** EXERCISE DESCRIPTION **
Whenever a picture appears in the records, exclude it, and transcribe everything else exactly.
####################
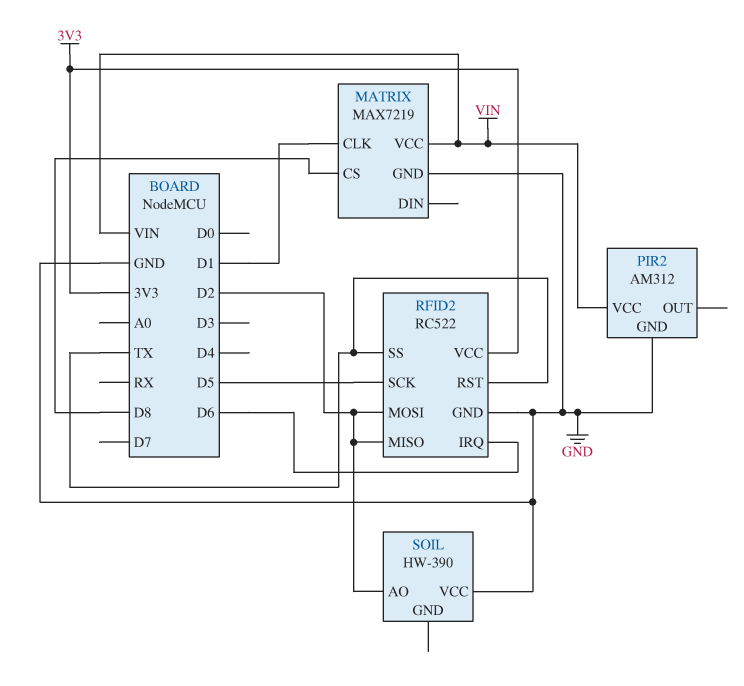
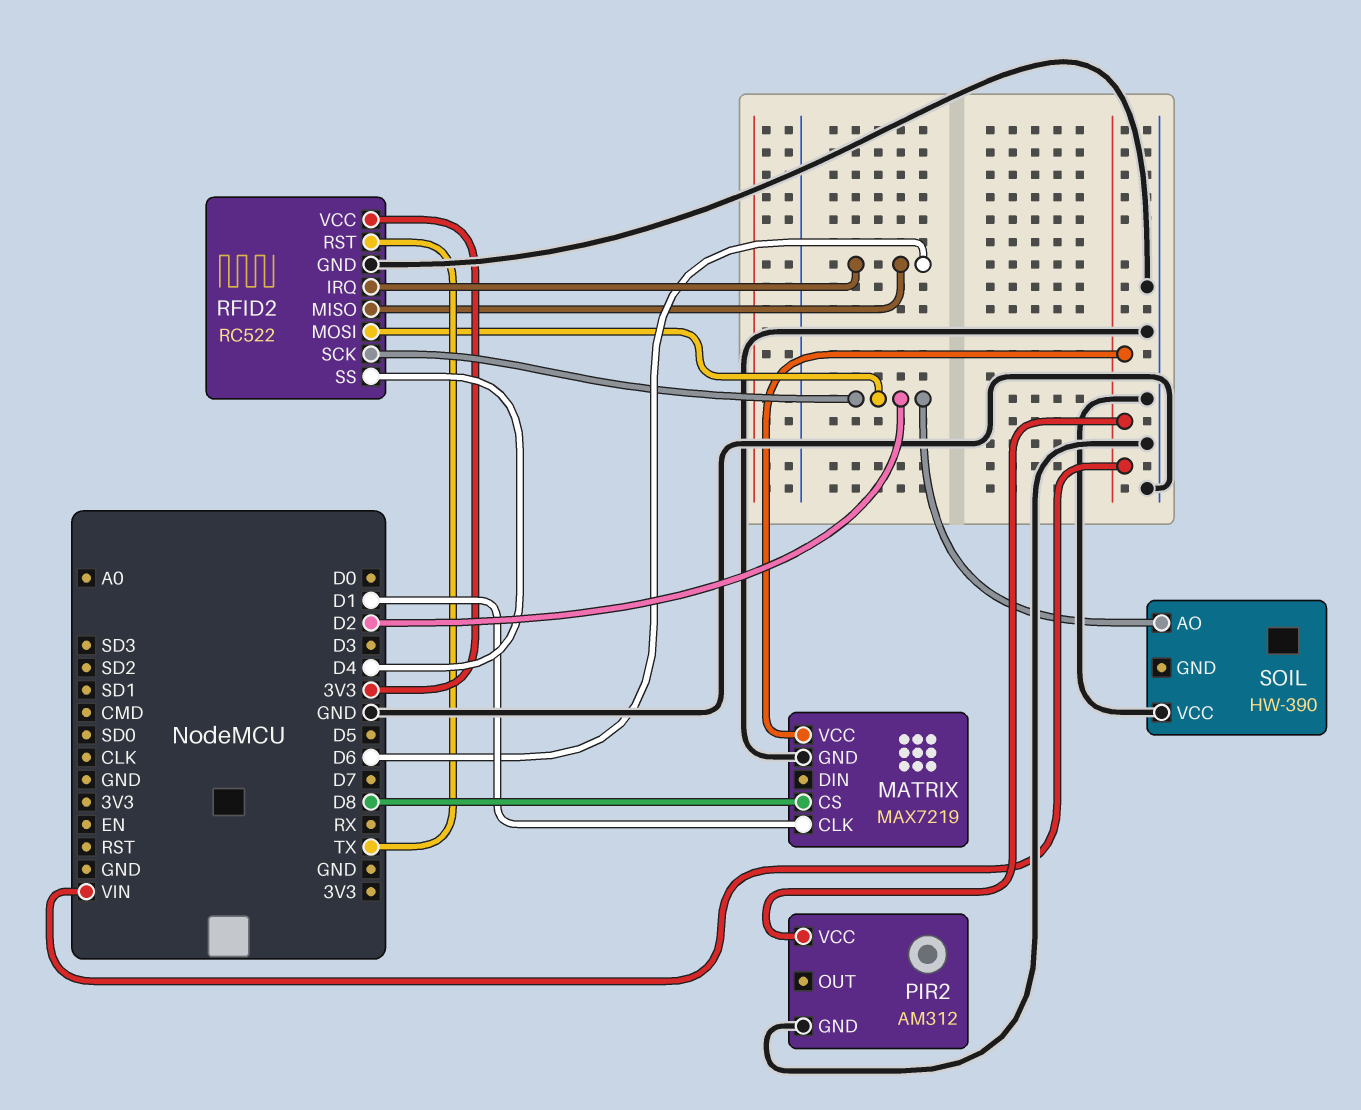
RFID2 pin MISO: D2 -> D6
RFID2 pin SCK: D5 -> D2
RFID2 pin SS: TX -> D4

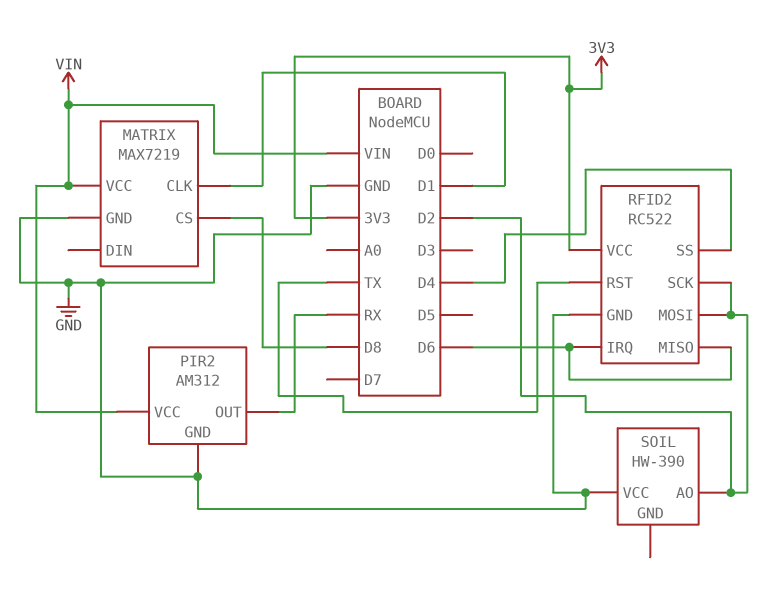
PIR2 pin OUT: none -> RX

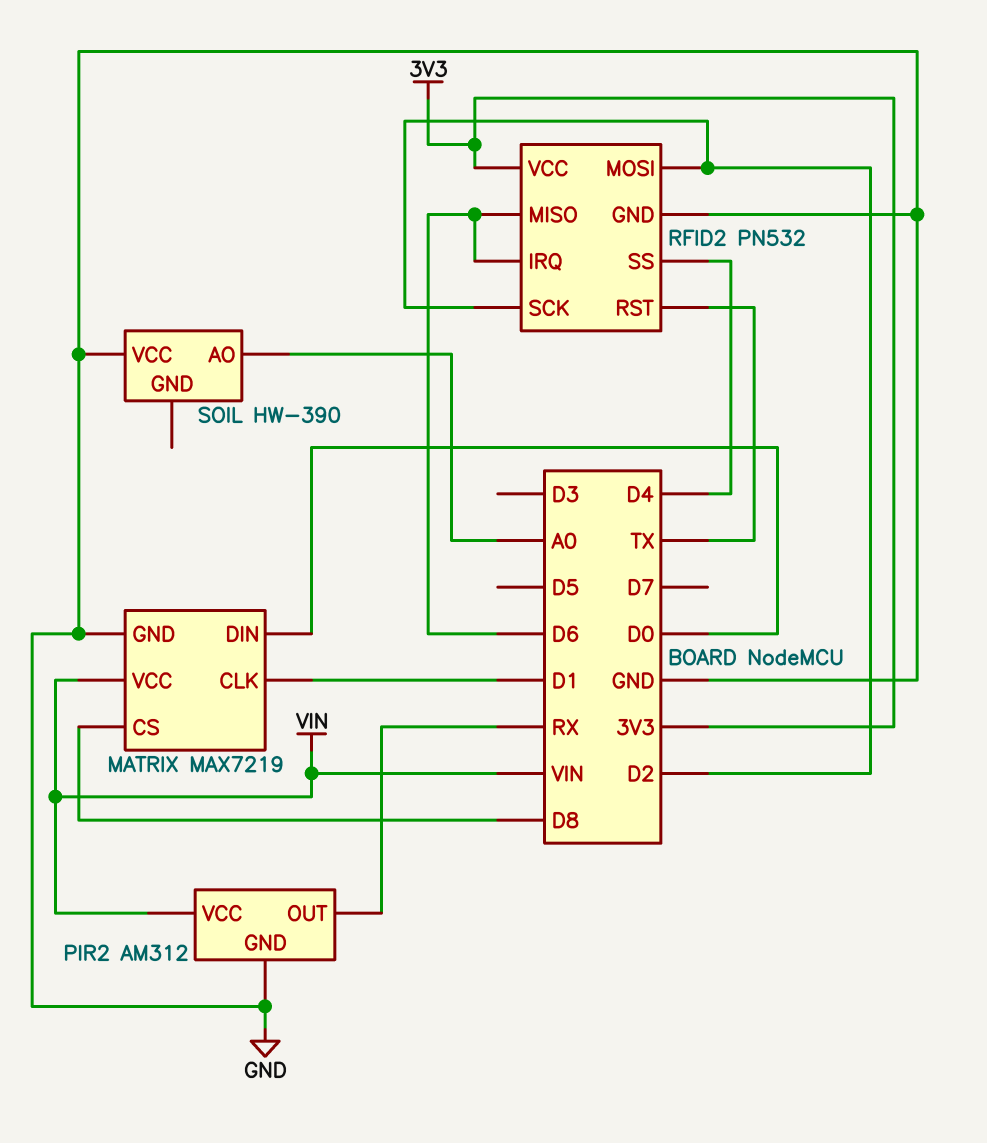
MATRIX pin DIN: none -> D0
RFID2: RC522 -> PN532
SOIL pin AO: D2 -> A0

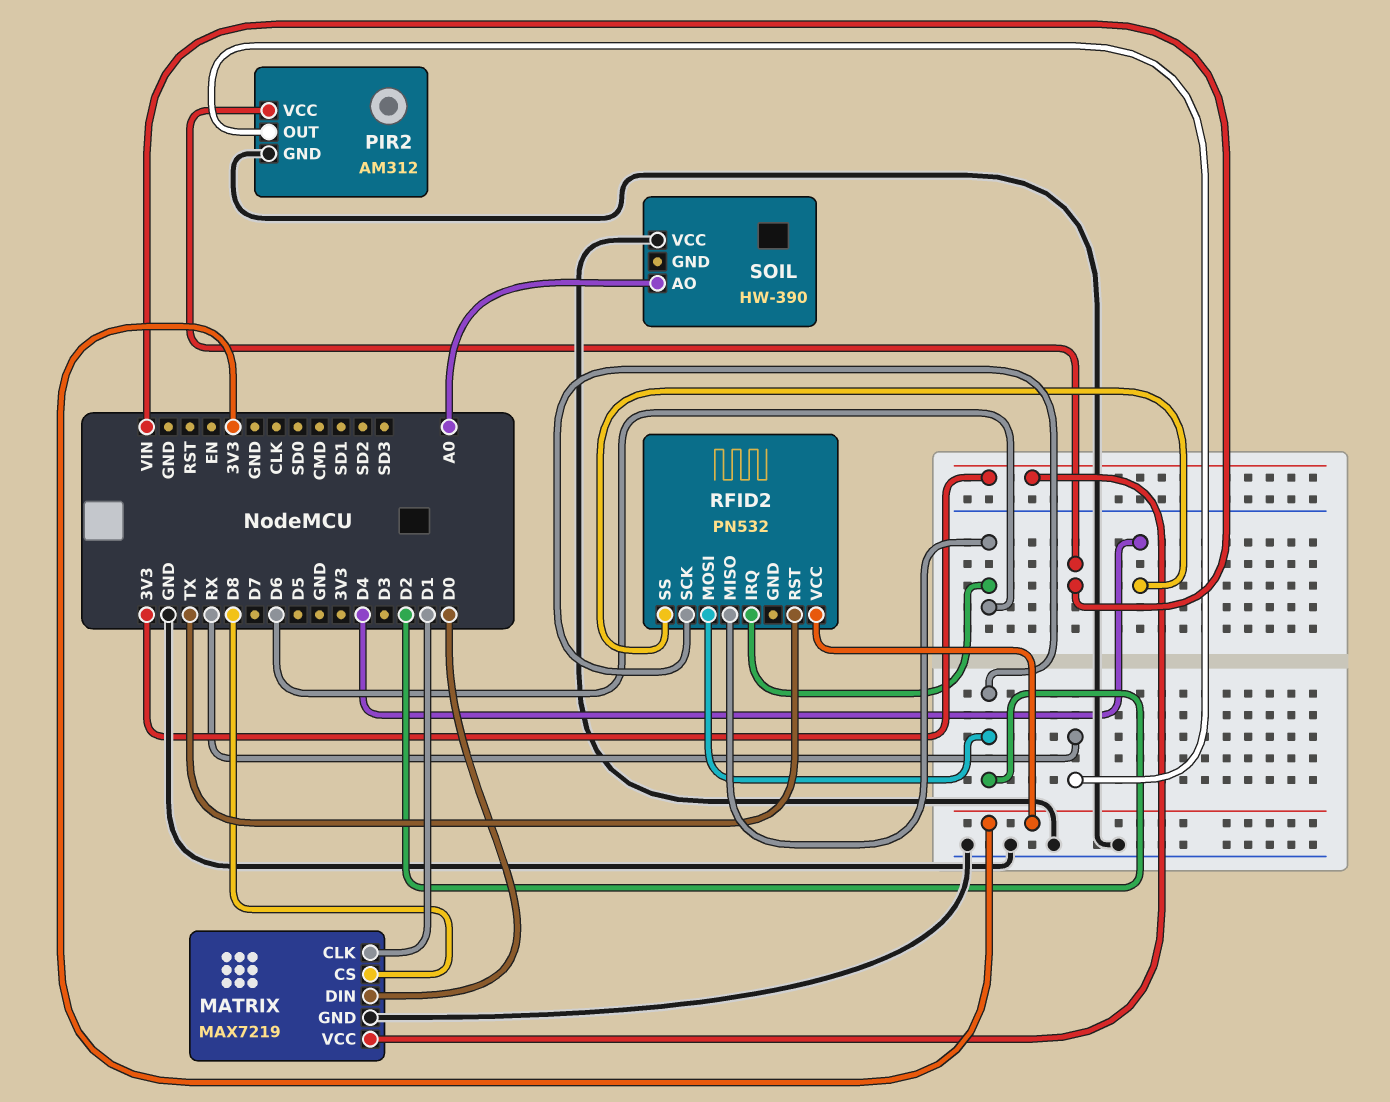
MATRIX pin VCC: VIN -> 3V3
RFID2 pin GND: GND -> none

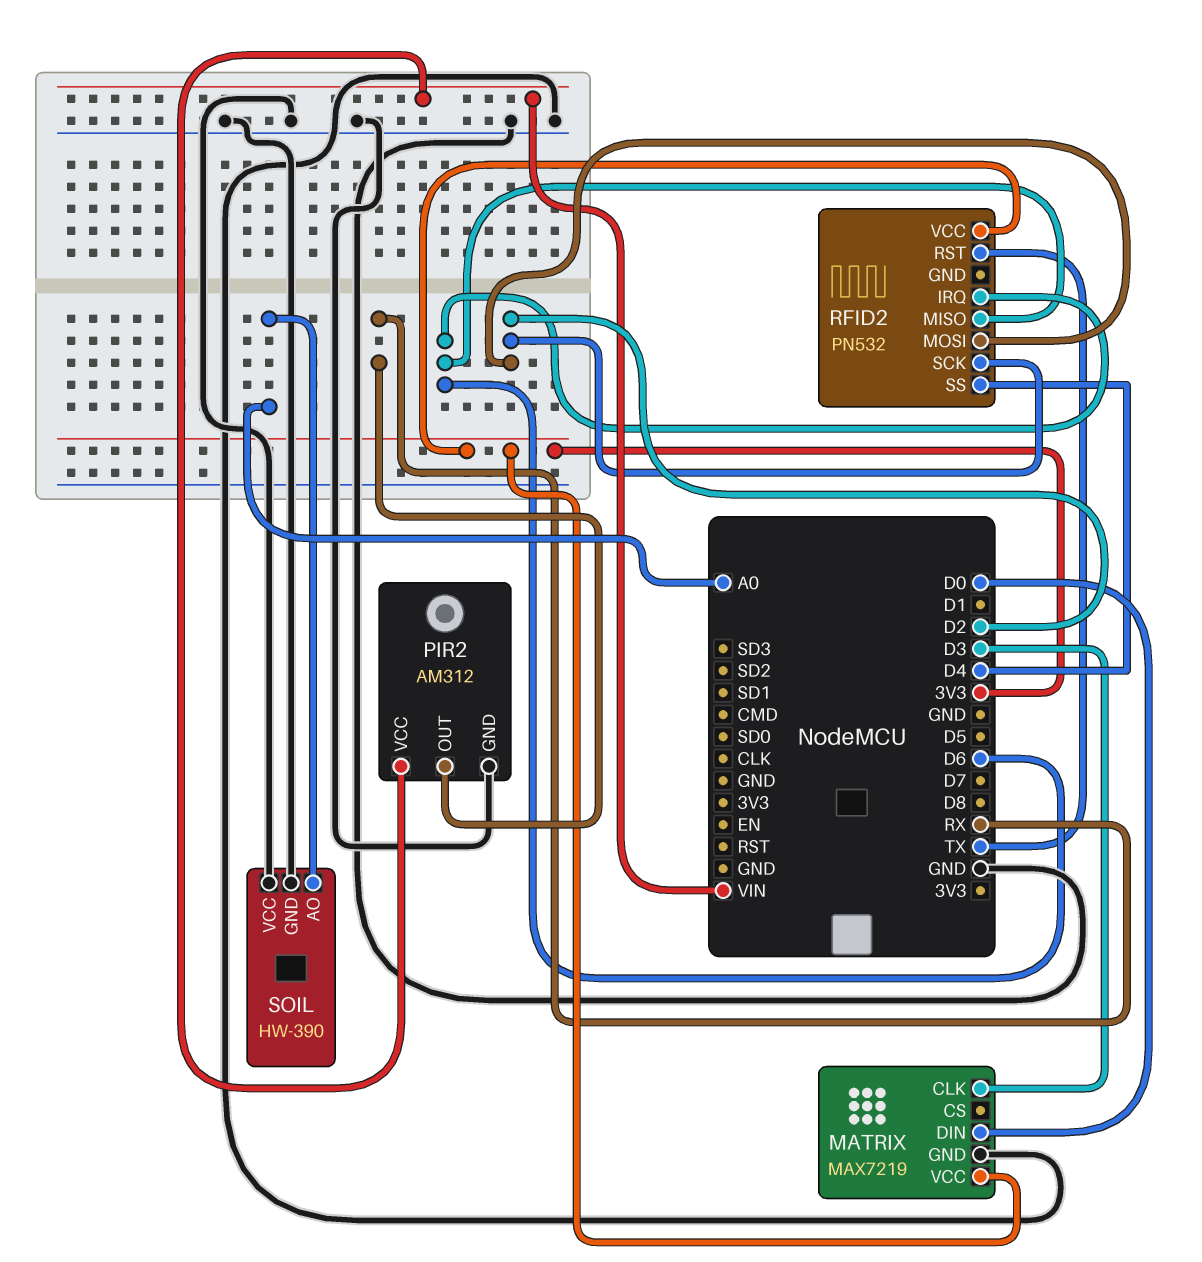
MATRIX pin CLK: D1 -> D3
MATRIX pin CS: D8 -> none
SOIL pin GND: none -> GND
####################
** RESPONSE TO THE EXERCISE **
RFID2 pin MISO: D2 -> D6
RFID2 pin SCK: D5 -> D2
RFID2 pin SS: TX -> D4

PIR2 pin OUT: none -> RX

MATRIX pin DIN: none -> D0
RFID2: RC522 -> PN532
SOIL pin AO: D2 -> A0

MATRIX pin VCC: VIN -> 3V3
RFID2 pin GND: GND -> none

MATRIX pin CLK: D1 -> D3
MATRIX pin CS: D8 -> none
SOIL pin GND: none -> GND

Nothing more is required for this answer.